_TASK TO COMPLETE_: Count every line of the data that includes "RFID". State only the number.

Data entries
☆ ☆ ☆ ☆

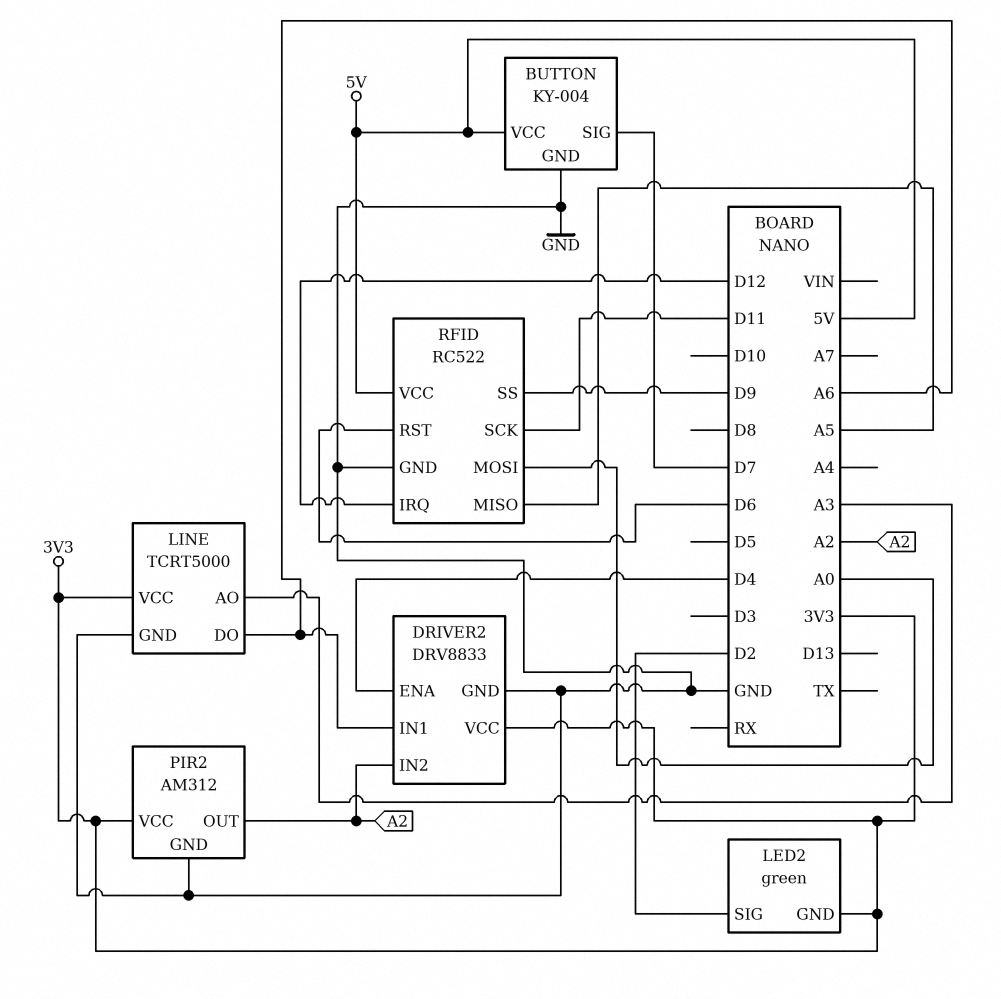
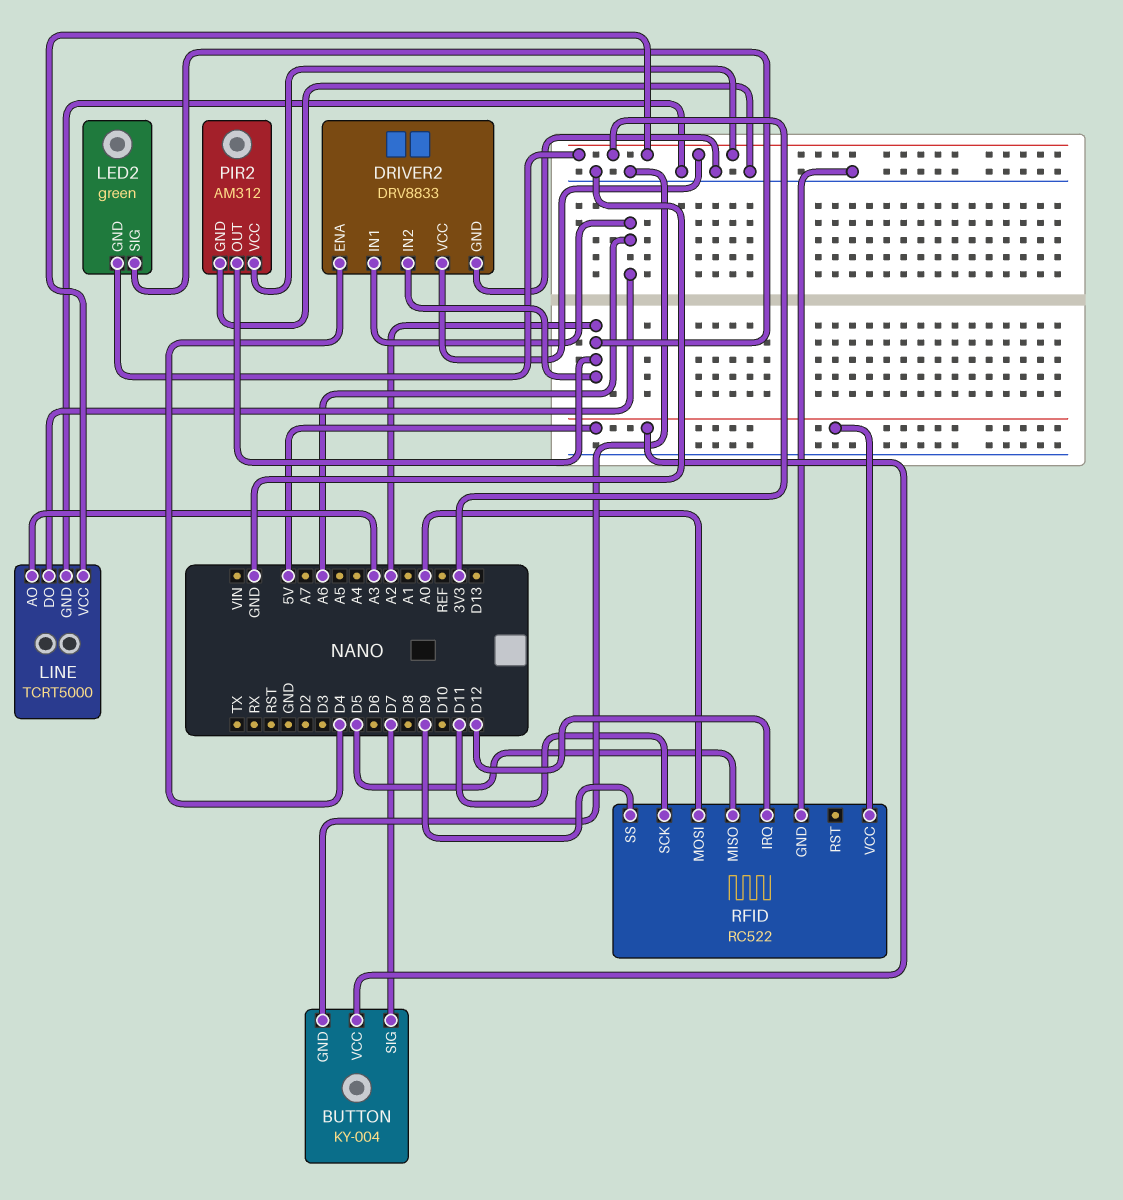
LED2 pin SIG: D2 -> A2
RFID pin MISO: A5 -> D5
RFID pin RST: D6 -> none

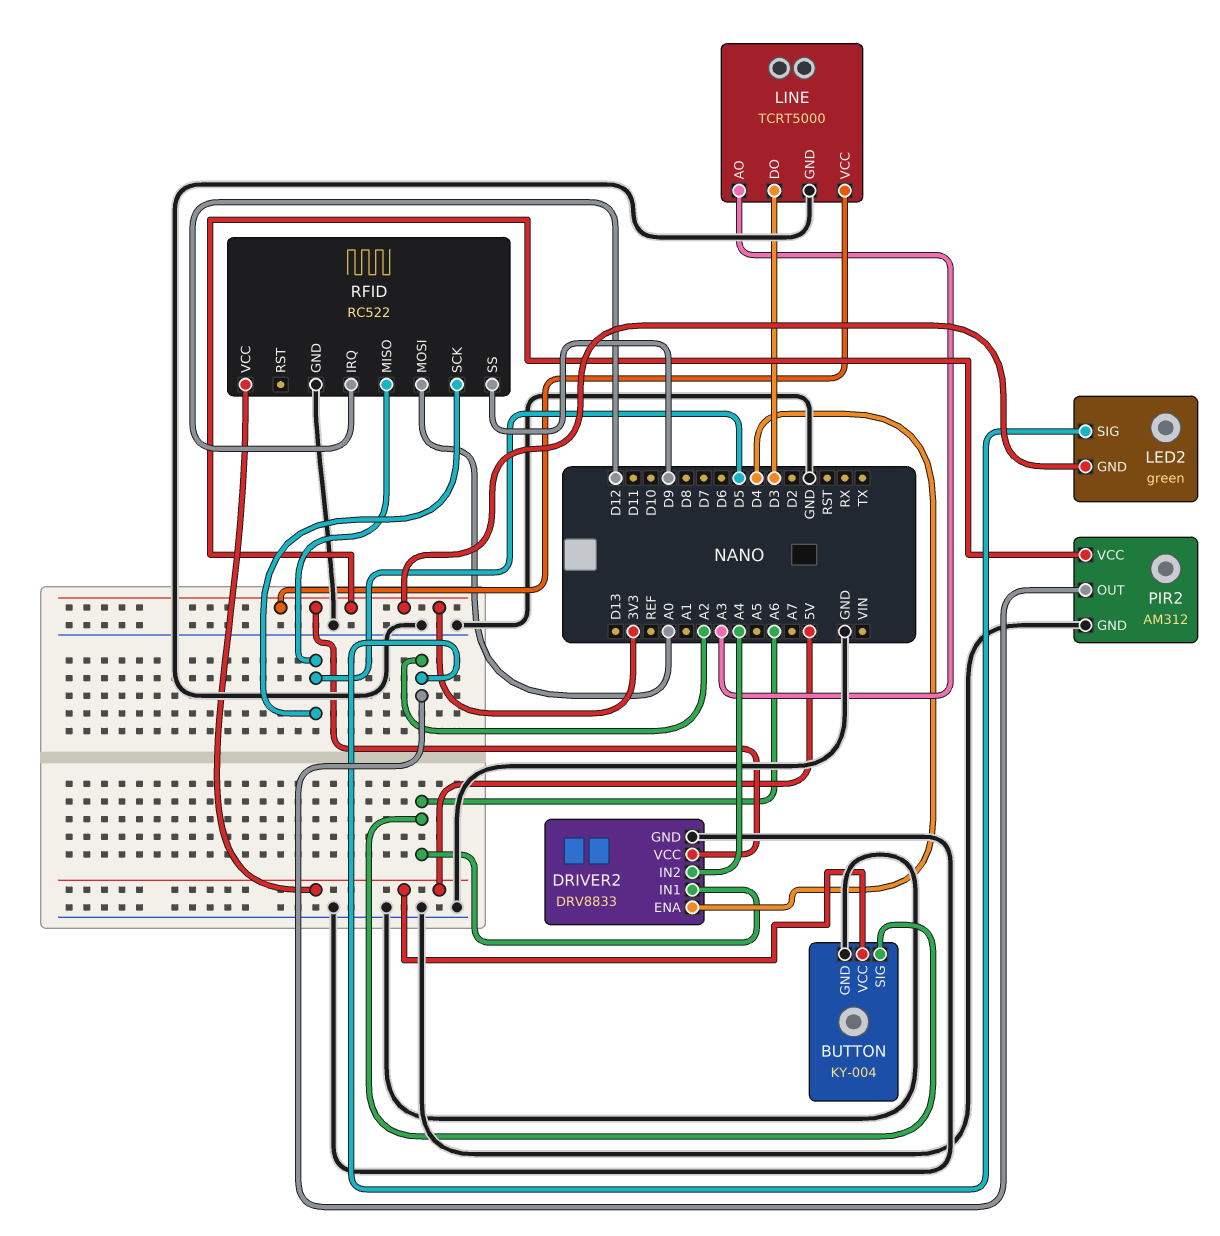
BUTTON pin SIG: D7 -> A6
DRIVER2 pin IN2: A2 -> A4
LINE pin DO: A6 -> D3
RFID pin SCK: D11 -> D5

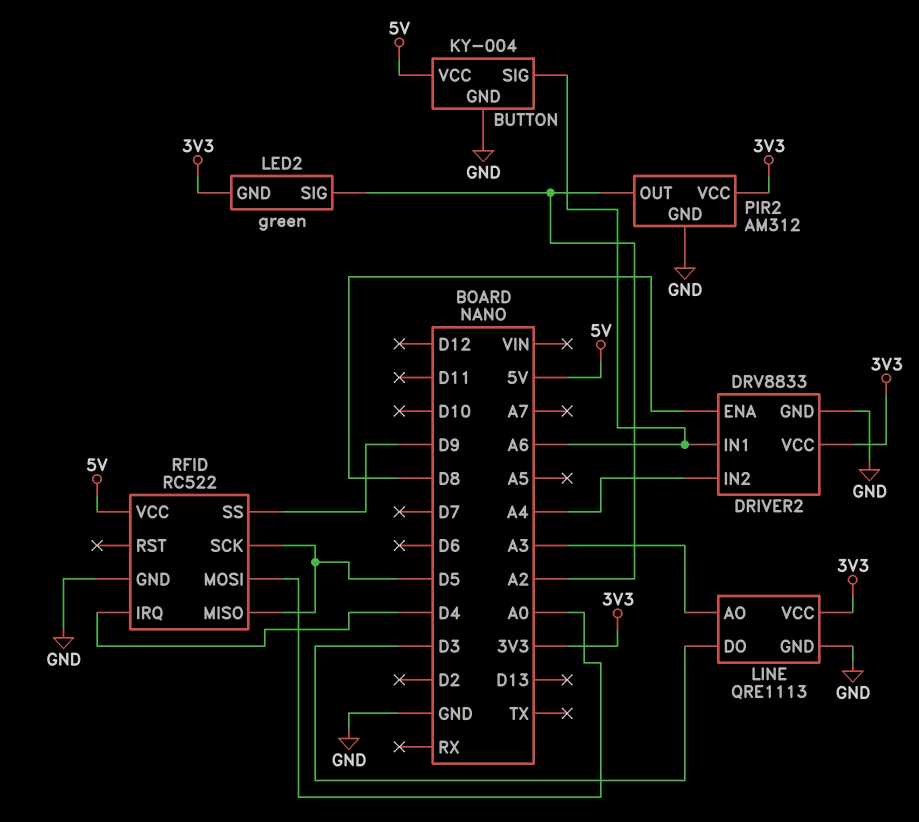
DRIVER2 pin ENA: D4 -> D8
LINE: TCRT5000 -> QRE1113
RFID pin IRQ: D12 -> D4

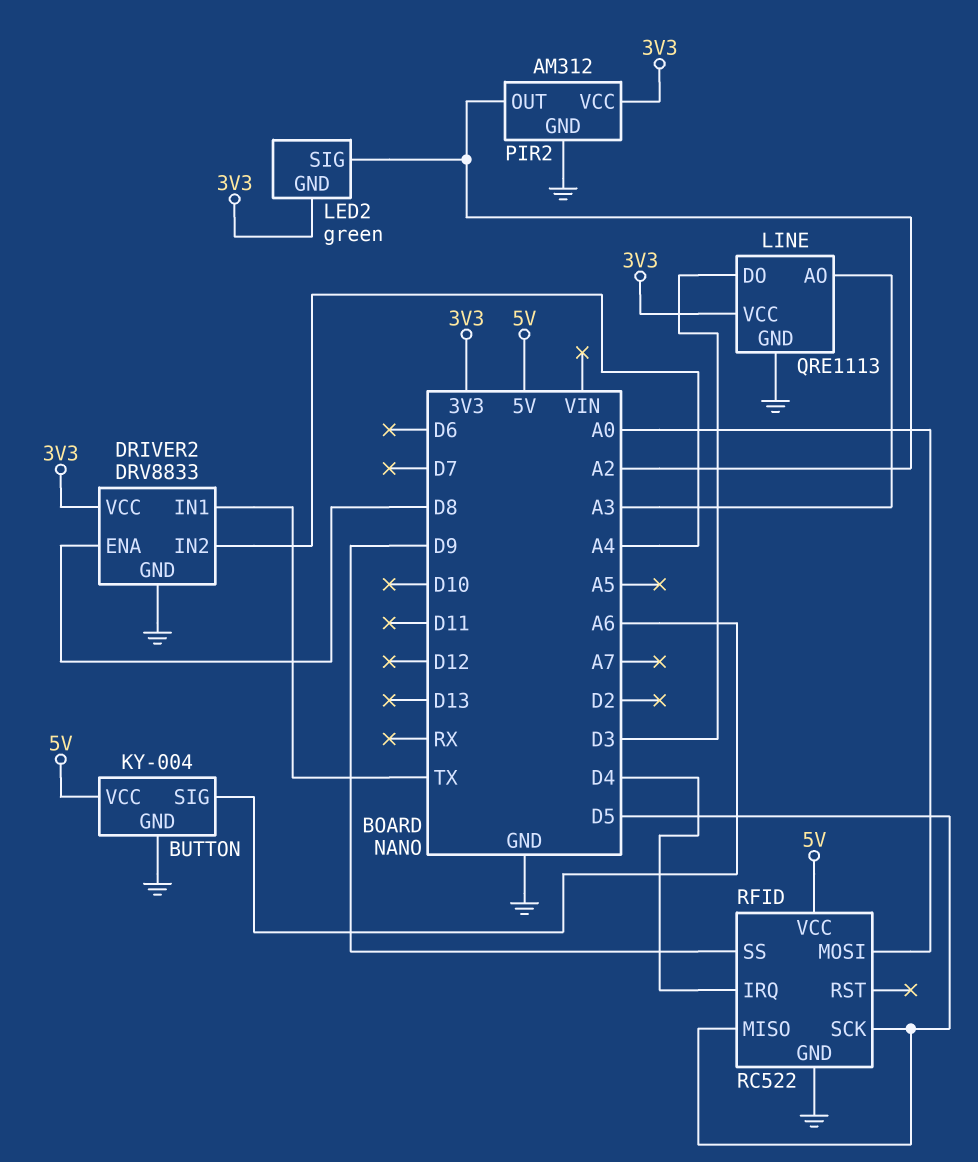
DRIVER2 pin IN1: A6 -> TX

☆ ☆ ☆ ☆

_EXERCISE RESPONSE_: 4